◆ Task to carry out: With the pictures excluded, retype the records that follow exactly.

━━━━━ Excerpted records

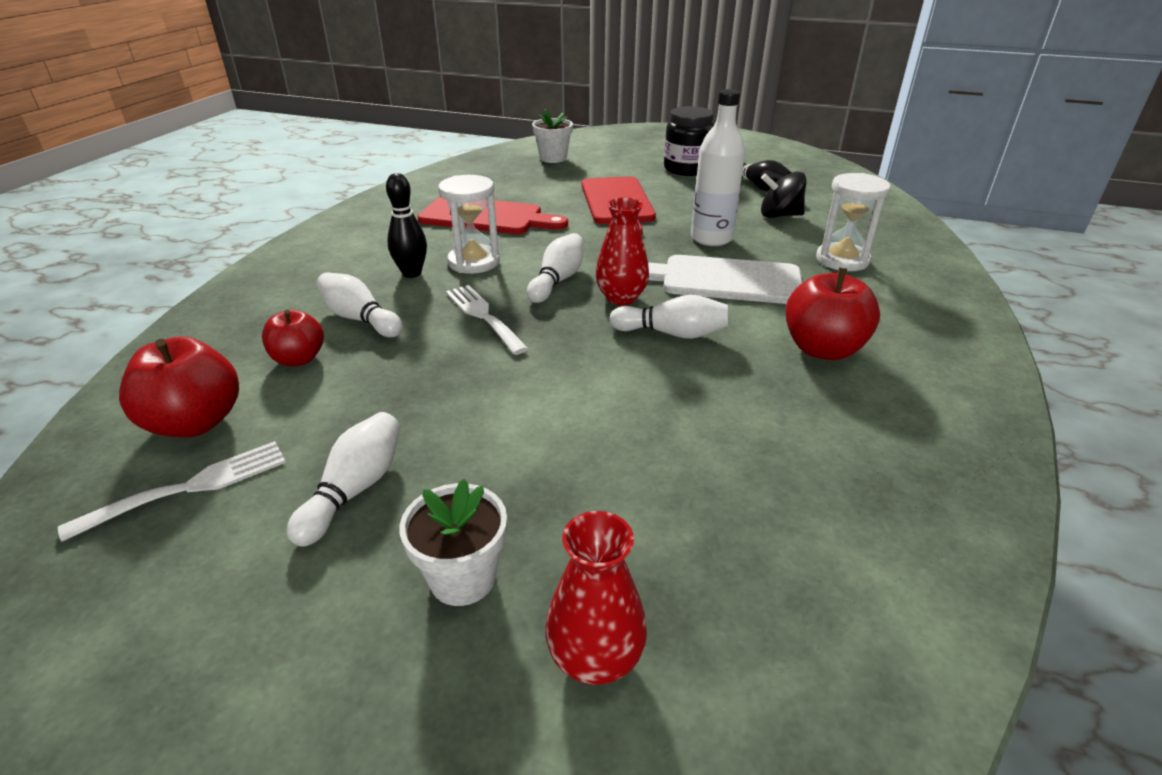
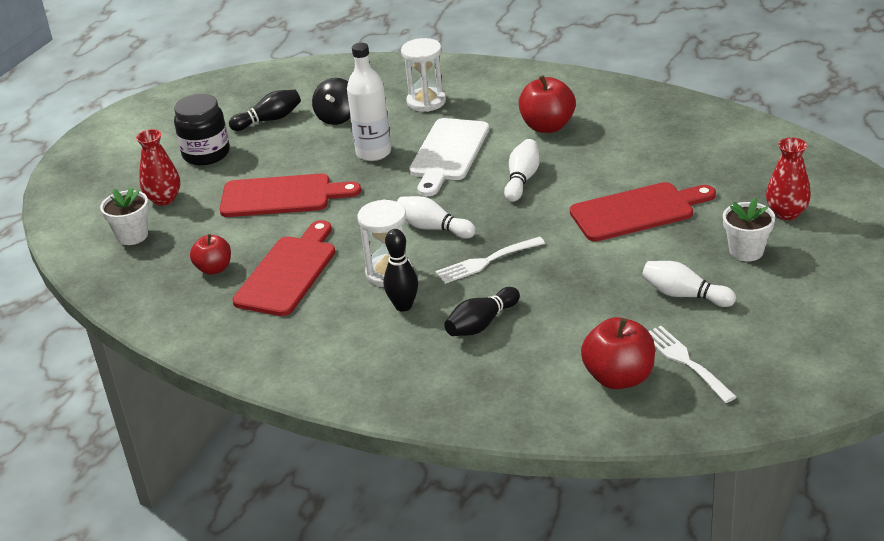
camera: 80 degrees left, 0 degrees up
(299, 359) = (539, 345): red apple -> red apple (214, 269)
(360, 319) = (481, 324): white bowling pin -> black bowling pin
(596, 439) = (637, 211): none -> red cutting board
(621, 297) = (467, 199): red vase -> red vase (164, 199)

━━━━━━━━━━

◆ Output of the exercise:
camera: 80 degrees left, 0 degrees up
(299, 359) = (539, 345): red apple -> red apple (214, 269)
(360, 319) = (481, 324): white bowling pin -> black bowling pin
(596, 439) = (637, 211): none -> red cutting board
(621, 297) = (467, 199): red vase -> red vase (164, 199)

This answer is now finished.